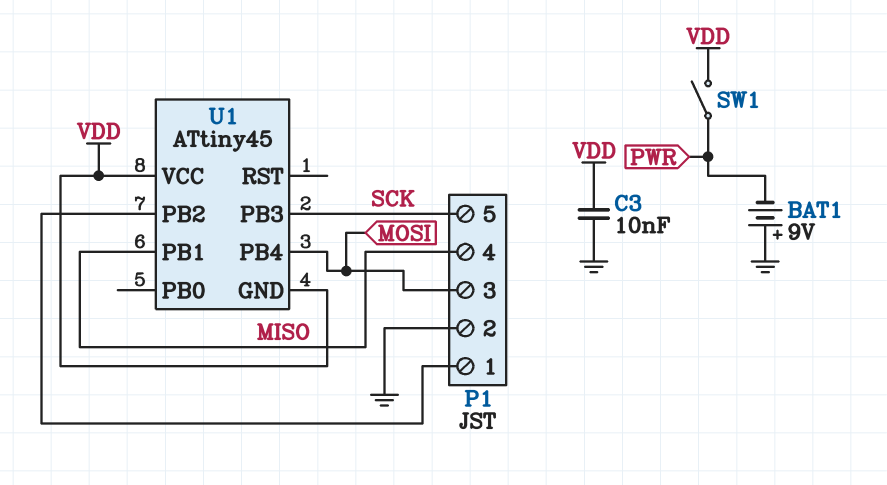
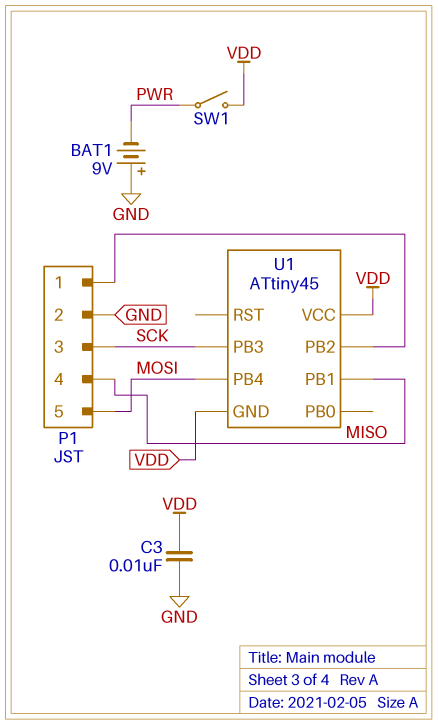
P1 pin 3: MOSI -> SCK
P1 pin 5: SCK -> MOSI

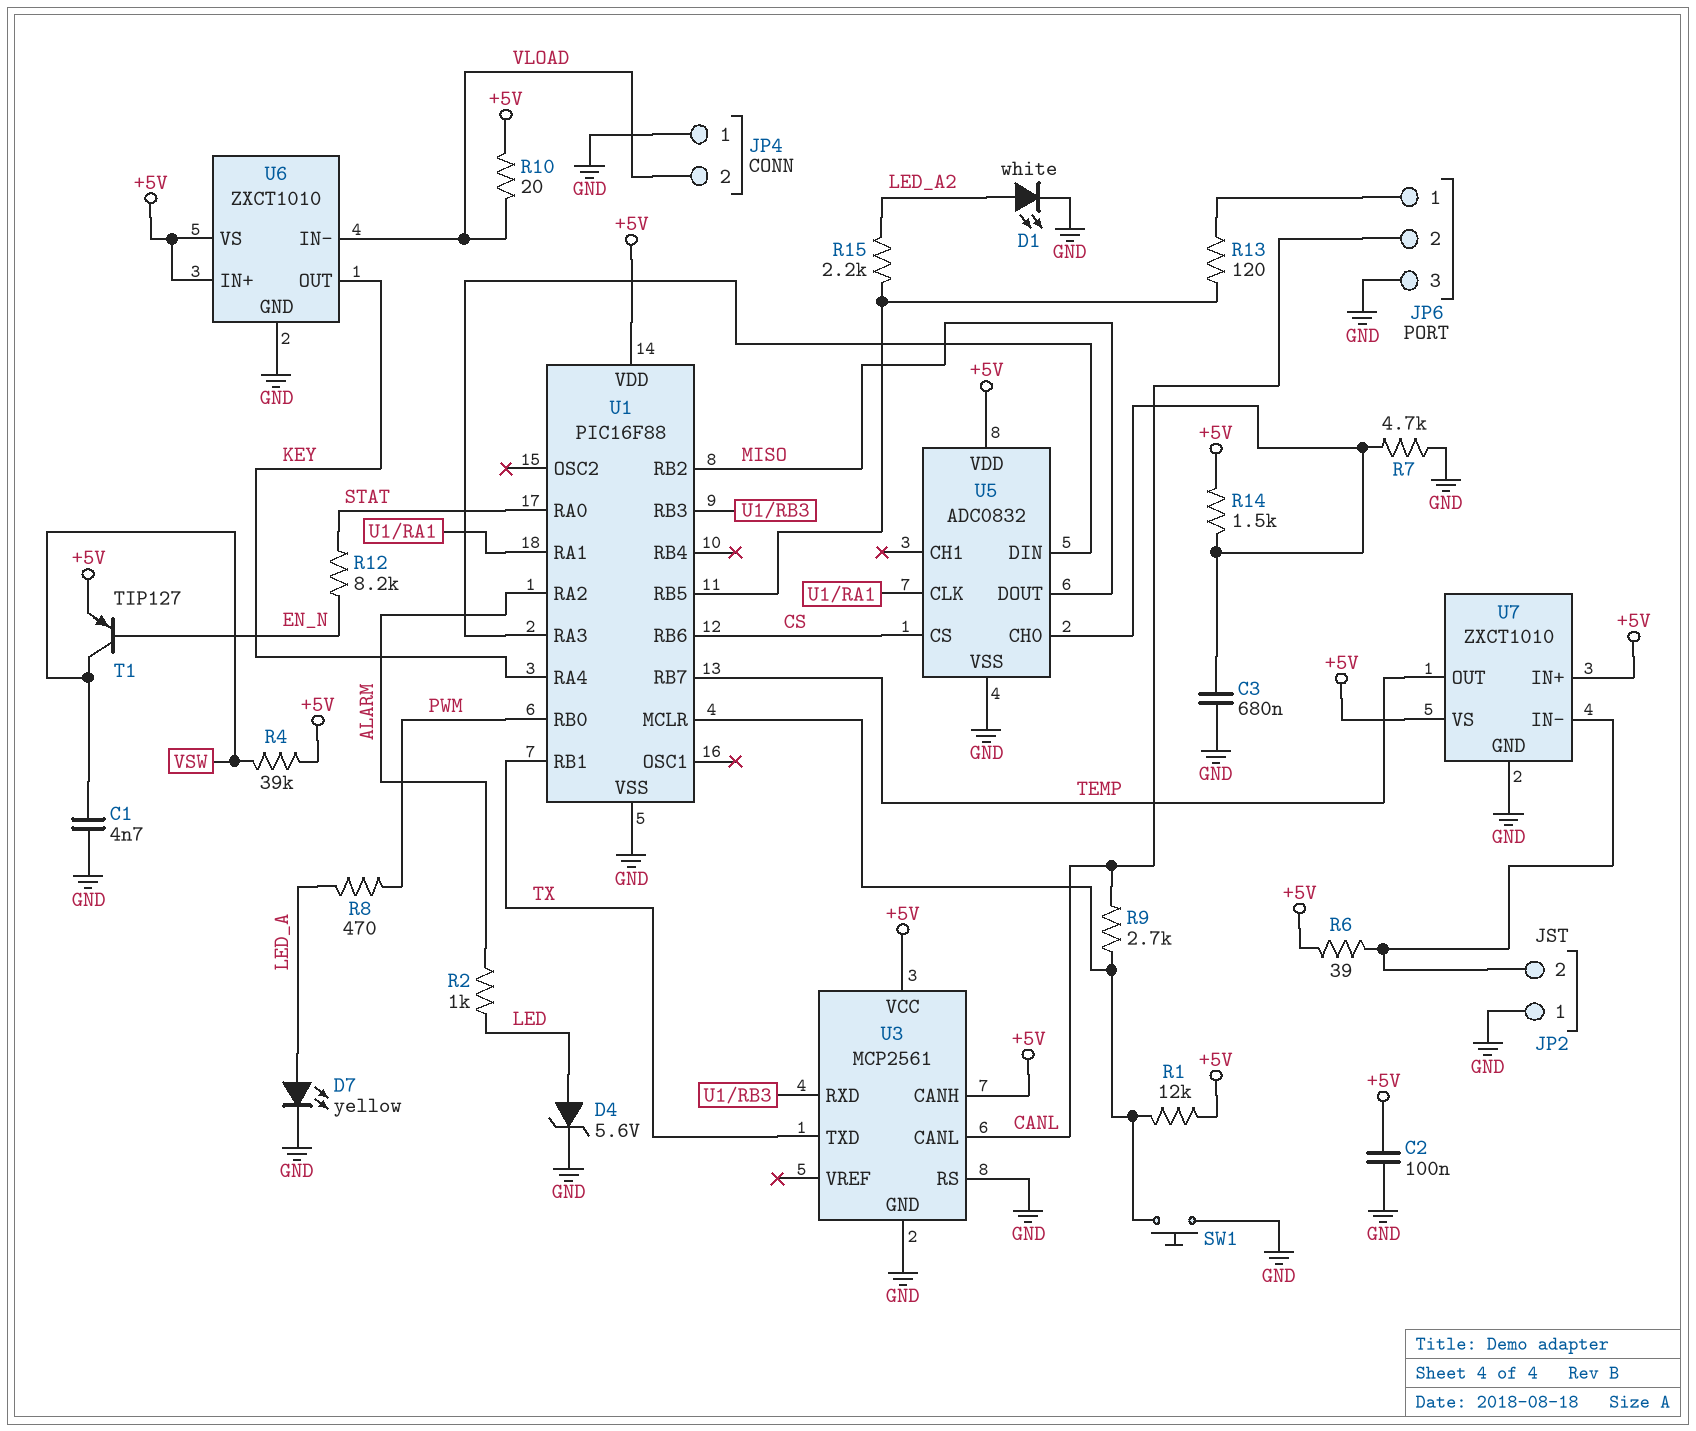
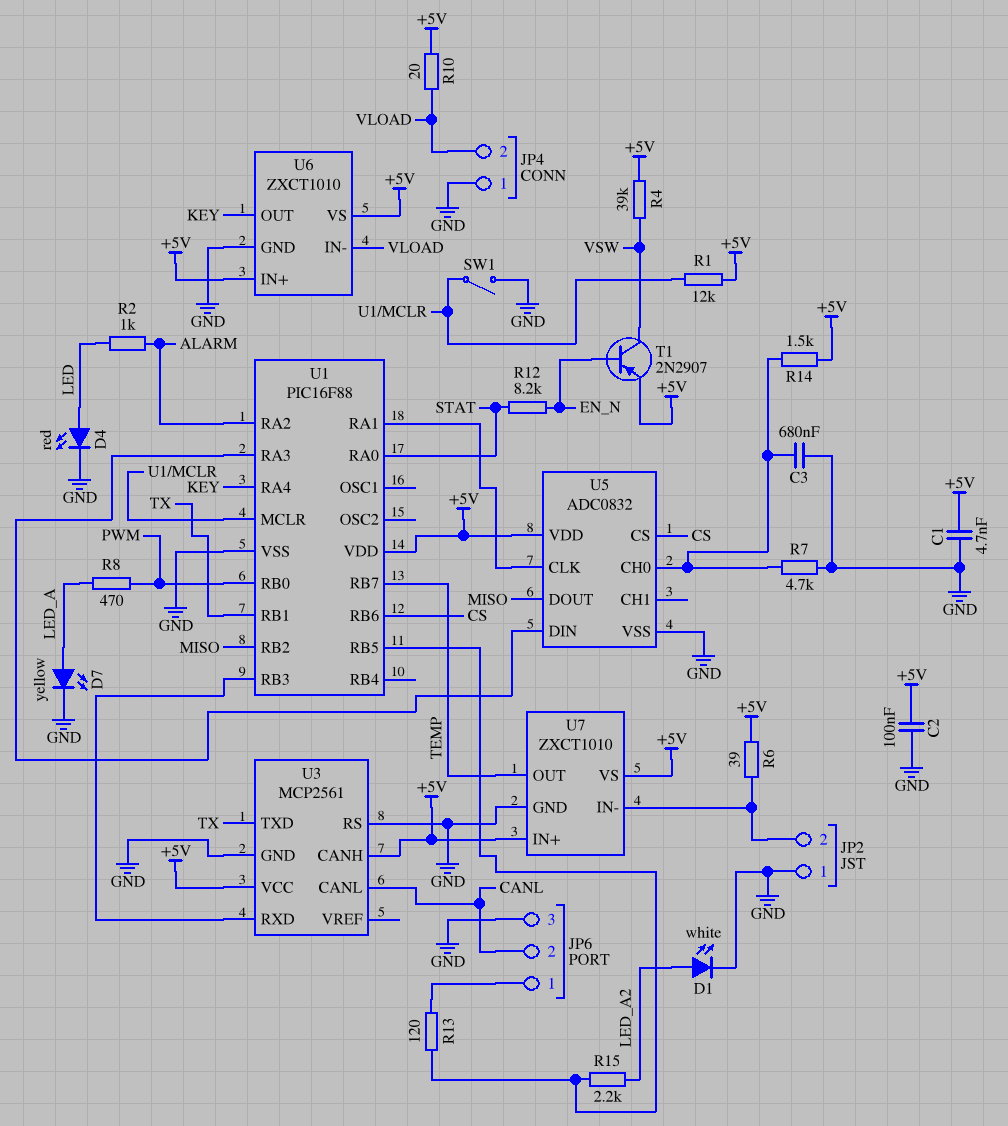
C1: 4.7nF (GND, VSW) -> 4.7nF (+5V, GND)
D4: zener 5.6V (A LED, K GND) -> LED red (A LED, K GND)
R9: 2.7k (CANL, U1/MCLR) -> none
SW1: button (GND, U1/MCLR) -> switch (GND, U1/MCLR)
T1: PNP TIP127 (B EN_N, C VSW, E +5V) -> PNP 2N2907 (B EN_N, C VSW, E +5V)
※ ※ ※
» Required work
Exactly the lines from the one with "D4: zener 5.6V" through the end of the entries, both included, should be written out, and no others.

» Solved problem
D4: zener 5.6V (A LED, K GND) -> LED red (A LED, K GND)
R9: 2.7k (CANL, U1/MCLR) -> none
SW1: button (GND, U1/MCLR) -> switch (GND, U1/MCLR)
T1: PNP TIP127 (B EN_N, C VSW, E +5V) -> PNP 2N2907 (B EN_N, C VSW, E +5V)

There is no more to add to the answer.